• WHAT TO DO:
In the answer, each line must appear exactly as in the records, and no picture may appear.

Segment Open

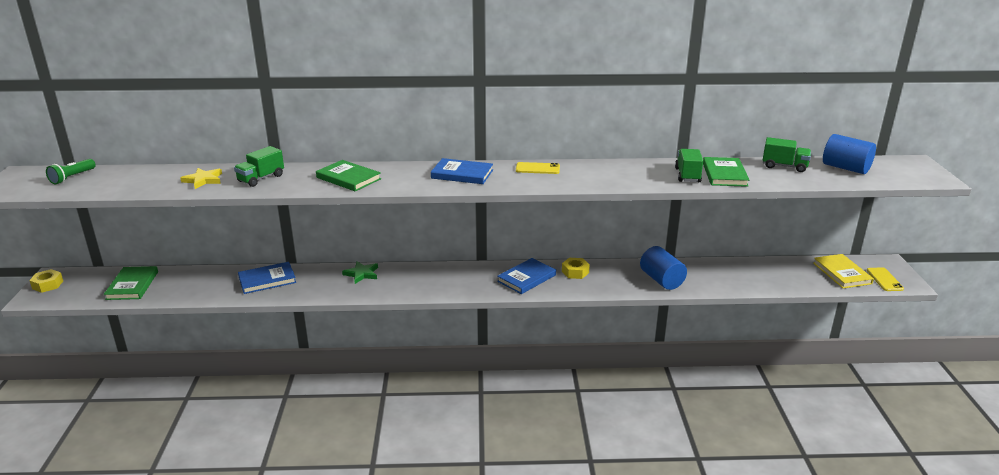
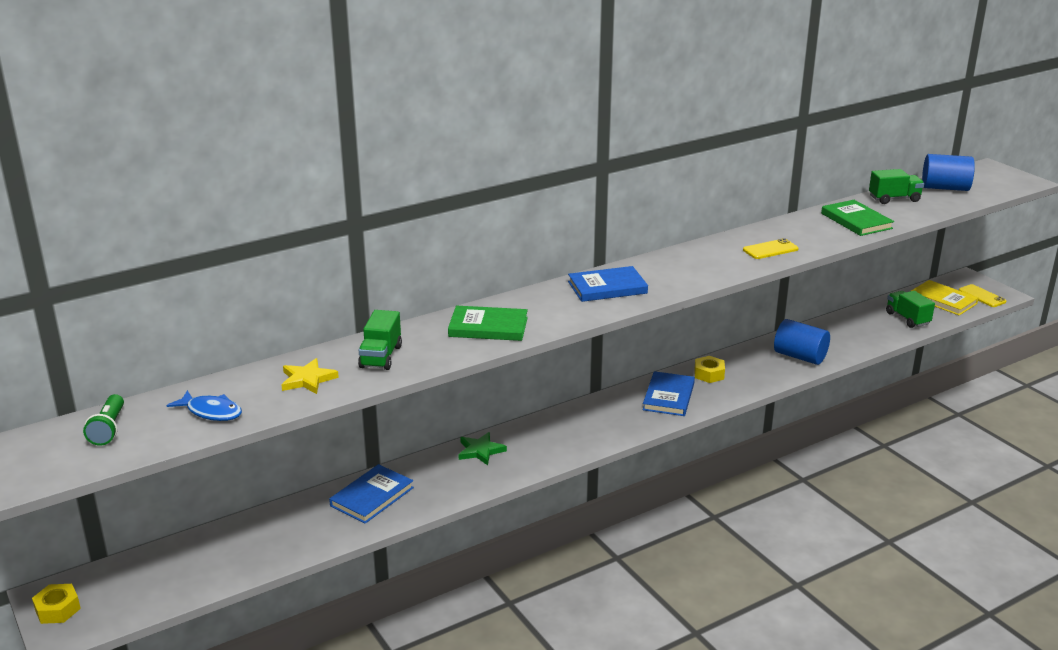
camera: 30 degrees left, 0 degrees up
green book [104,266,158,300] -> none
yellow phone [516,162,560,174] -> yellow phone moved to [743,238,799,259]
green truck [675,149,703,182] -> green truck moved to [886,291,935,328]
none -> blue fish [167,390,242,421]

Segment Closed

• REPLY:
camera: 30 degrees left, 0 degrees up
green book [104,266,158,300] -> none
yellow phone [516,162,560,174] -> yellow phone moved to [743,238,799,259]
green truck [675,149,703,182] -> green truck moved to [886,291,935,328]
none -> blue fish [167,390,242,421]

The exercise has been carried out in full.